→ **Problem to solve**: Look below for the line holding "camera: 100 degrees right, 25 degrees down" and the line holding "black_vufiti <468,232> →". Repeat those two and everything between, exactly.

→ **Excerpted records**:
·····

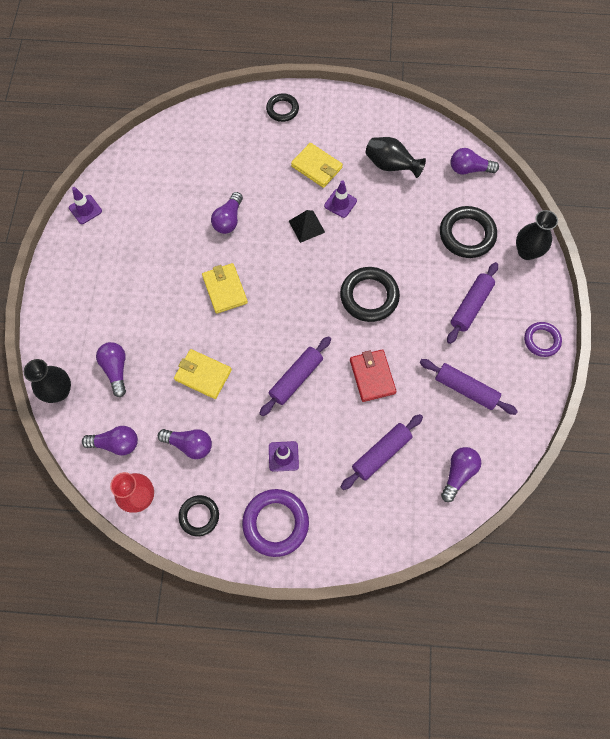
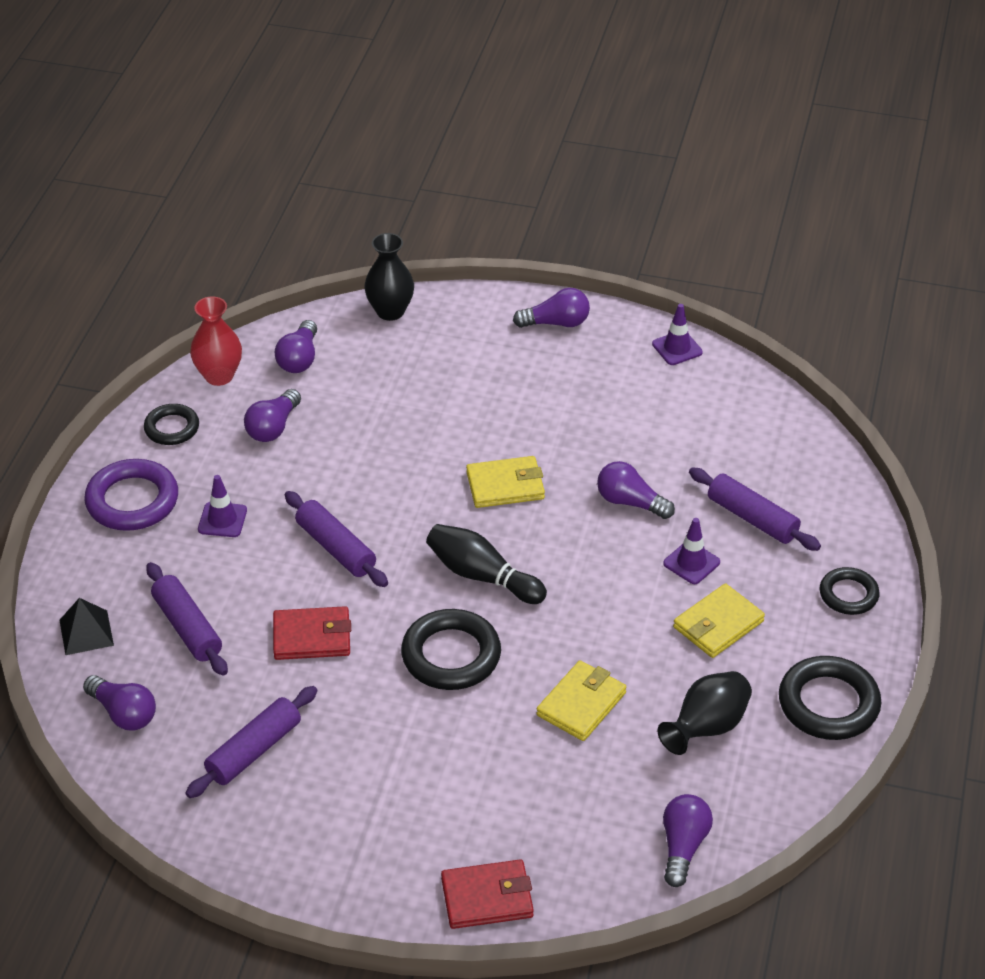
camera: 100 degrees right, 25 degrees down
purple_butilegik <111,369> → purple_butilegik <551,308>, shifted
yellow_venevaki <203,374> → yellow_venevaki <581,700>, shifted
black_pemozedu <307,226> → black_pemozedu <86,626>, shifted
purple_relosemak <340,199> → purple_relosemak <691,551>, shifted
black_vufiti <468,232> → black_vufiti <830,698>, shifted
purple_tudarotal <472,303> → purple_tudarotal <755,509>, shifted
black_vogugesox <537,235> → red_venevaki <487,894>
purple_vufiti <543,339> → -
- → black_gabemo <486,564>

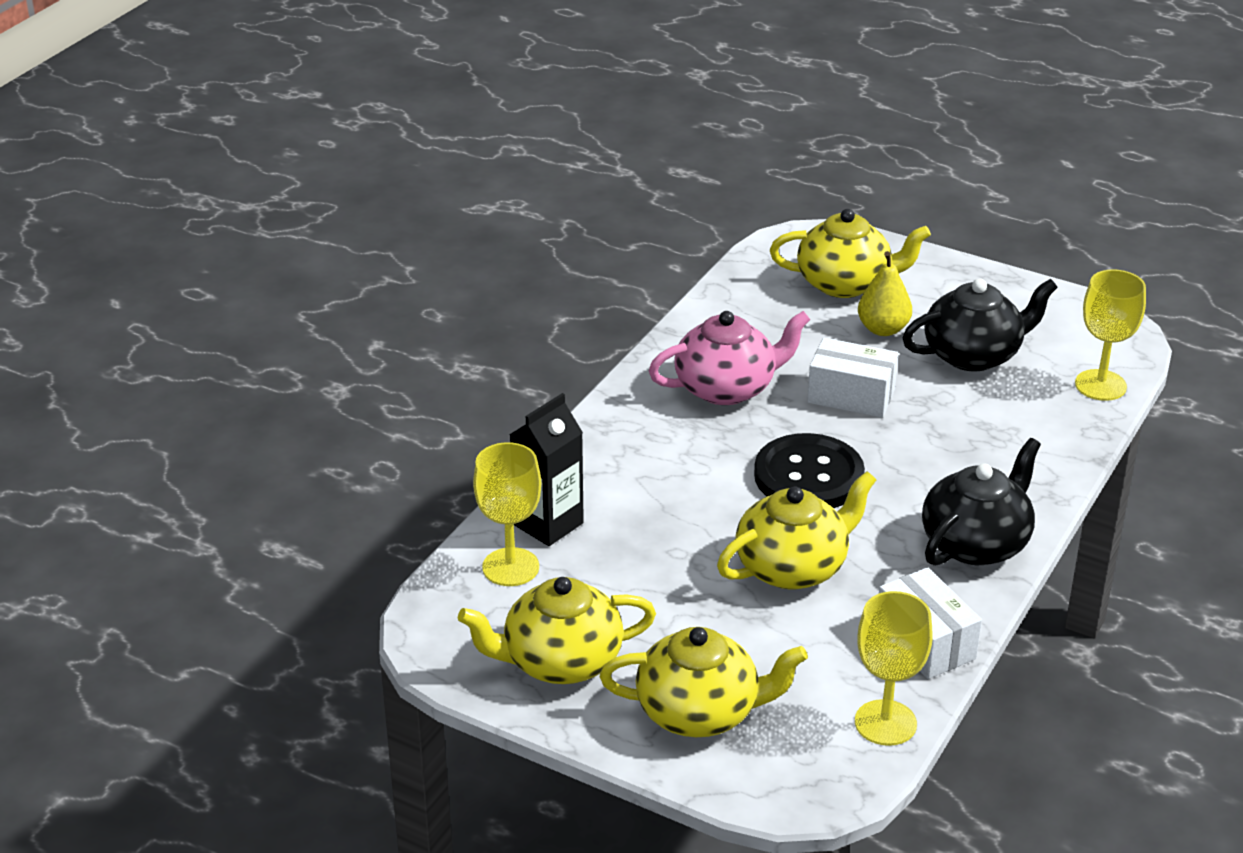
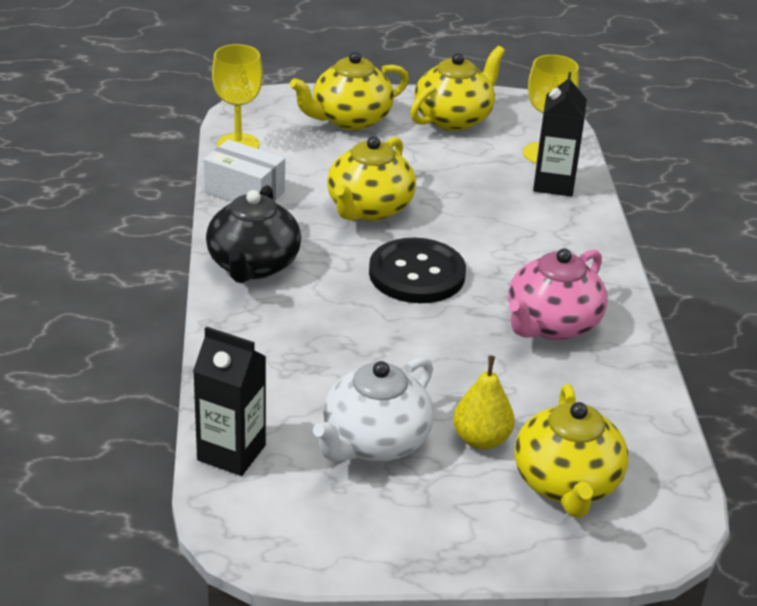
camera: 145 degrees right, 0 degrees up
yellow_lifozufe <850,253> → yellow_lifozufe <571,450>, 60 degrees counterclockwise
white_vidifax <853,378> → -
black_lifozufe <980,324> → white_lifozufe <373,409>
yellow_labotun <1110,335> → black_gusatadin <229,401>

·····

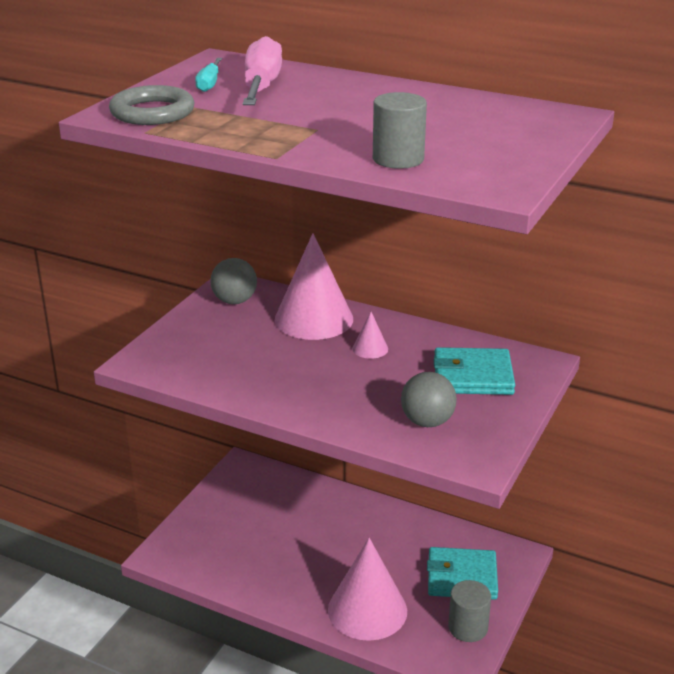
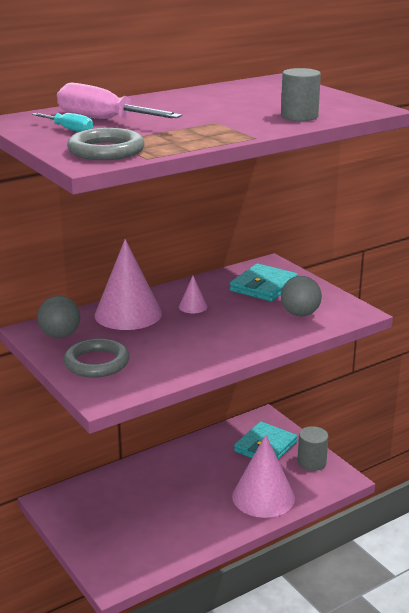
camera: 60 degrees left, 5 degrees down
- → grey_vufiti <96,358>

·····

→ **Solution for this exercise**:
camera: 100 degrees right, 25 degrees down
purple_butilegik <111,369> → purple_butilegik <551,308>, shifted
yellow_venevaki <203,374> → yellow_venevaki <581,700>, shifted
black_pemozedu <307,226> → black_pemozedu <86,626>, shifted
purple_relosemak <340,199> → purple_relosemak <691,551>, shifted
black_vufiti <468,232> → black_vufiti <830,698>, shifted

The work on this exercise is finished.